── DATA SECTION ──
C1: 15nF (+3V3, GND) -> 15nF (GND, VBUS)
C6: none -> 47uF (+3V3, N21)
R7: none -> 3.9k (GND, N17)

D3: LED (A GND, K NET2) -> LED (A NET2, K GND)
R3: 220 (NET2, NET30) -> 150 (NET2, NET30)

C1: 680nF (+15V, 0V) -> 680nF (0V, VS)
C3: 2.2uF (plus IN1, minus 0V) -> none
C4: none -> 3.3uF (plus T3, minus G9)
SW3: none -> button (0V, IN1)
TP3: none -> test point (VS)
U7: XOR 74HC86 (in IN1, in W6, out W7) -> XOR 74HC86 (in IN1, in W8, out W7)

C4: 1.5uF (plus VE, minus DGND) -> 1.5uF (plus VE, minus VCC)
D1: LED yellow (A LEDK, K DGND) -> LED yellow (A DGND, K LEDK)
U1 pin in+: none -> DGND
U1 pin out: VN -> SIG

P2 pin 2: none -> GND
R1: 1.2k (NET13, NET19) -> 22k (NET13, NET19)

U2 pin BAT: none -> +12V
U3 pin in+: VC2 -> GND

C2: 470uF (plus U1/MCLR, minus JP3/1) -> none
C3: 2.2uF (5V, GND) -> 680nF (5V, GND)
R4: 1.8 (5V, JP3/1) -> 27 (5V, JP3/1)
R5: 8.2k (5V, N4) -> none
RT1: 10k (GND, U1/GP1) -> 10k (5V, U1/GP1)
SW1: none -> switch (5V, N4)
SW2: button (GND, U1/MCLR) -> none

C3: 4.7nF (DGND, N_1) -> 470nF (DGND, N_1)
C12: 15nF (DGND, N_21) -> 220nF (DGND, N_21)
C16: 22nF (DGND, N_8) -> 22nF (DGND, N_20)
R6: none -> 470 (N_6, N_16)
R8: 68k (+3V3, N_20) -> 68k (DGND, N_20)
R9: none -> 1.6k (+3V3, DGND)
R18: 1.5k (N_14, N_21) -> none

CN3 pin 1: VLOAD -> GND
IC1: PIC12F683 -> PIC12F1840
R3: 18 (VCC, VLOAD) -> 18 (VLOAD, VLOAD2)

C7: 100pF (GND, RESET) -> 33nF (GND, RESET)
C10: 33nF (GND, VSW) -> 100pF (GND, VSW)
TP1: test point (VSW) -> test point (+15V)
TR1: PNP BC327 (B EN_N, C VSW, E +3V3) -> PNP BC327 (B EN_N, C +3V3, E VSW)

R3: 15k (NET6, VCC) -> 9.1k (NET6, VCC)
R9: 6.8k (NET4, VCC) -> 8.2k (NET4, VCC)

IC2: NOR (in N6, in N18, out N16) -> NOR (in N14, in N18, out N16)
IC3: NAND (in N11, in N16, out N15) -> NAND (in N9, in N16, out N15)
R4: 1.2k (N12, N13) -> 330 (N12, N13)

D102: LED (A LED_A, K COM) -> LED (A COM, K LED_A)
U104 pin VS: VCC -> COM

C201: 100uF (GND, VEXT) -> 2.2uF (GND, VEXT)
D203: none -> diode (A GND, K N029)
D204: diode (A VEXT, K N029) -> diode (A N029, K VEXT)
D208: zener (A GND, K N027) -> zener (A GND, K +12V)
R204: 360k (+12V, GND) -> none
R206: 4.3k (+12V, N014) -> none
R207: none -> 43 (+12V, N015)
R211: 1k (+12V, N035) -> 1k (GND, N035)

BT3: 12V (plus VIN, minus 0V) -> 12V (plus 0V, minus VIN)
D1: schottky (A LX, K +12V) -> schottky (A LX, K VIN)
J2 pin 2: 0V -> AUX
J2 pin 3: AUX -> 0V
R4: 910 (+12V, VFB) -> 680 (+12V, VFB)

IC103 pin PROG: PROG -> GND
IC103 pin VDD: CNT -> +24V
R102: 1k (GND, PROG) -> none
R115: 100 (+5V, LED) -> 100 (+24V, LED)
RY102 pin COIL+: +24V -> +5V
───
• [WHAT YOU SHOULD DO]
Starting with the first line of the listing above and ending with the line that holds "R4: 1.8 (5V, JP3/1) -> 27 (5V, JP3/1)", return those lines exactly as written, both included.

• [OUTPUT FOR THIS TASK]
C1: 15nF (+3V3, GND) -> 15nF (GND, VBUS)
C6: none -> 47uF (+3V3, N21)
R7: none -> 3.9k (GND, N17)

D3: LED (A GND, K NET2) -> LED (A NET2, K GND)
R3: 220 (NET2, NET30) -> 150 (NET2, NET30)

C1: 680nF (+15V, 0V) -> 680nF (0V, VS)
C3: 2.2uF (plus IN1, minus 0V) -> none
C4: none -> 3.3uF (plus T3, minus G9)
SW3: none -> button (0V, IN1)
TP3: none -> test point (VS)
U7: XOR 74HC86 (in IN1, in W6, out W7) -> XOR 74HC86 (in IN1, in W8, out W7)

C4: 1.5uF (plus VE, minus DGND) -> 1.5uF (plus VE, minus VCC)
D1: LED yellow (A LEDK, K DGND) -> LED yellow (A DGND, K LEDK)
U1 pin in+: none -> DGND
U1 pin out: VN -> SIG

P2 pin 2: none -> GND
R1: 1.2k (NET13, NET19) -> 22k (NET13, NET19)

U2 pin BAT: none -> +12V
U3 pin in+: VC2 -> GND

C2: 470uF (plus U1/MCLR, minus JP3/1) -> none
C3: 2.2uF (5V, GND) -> 680nF (5V, GND)
R4: 1.8 (5V, JP3/1) -> 27 (5V, JP3/1)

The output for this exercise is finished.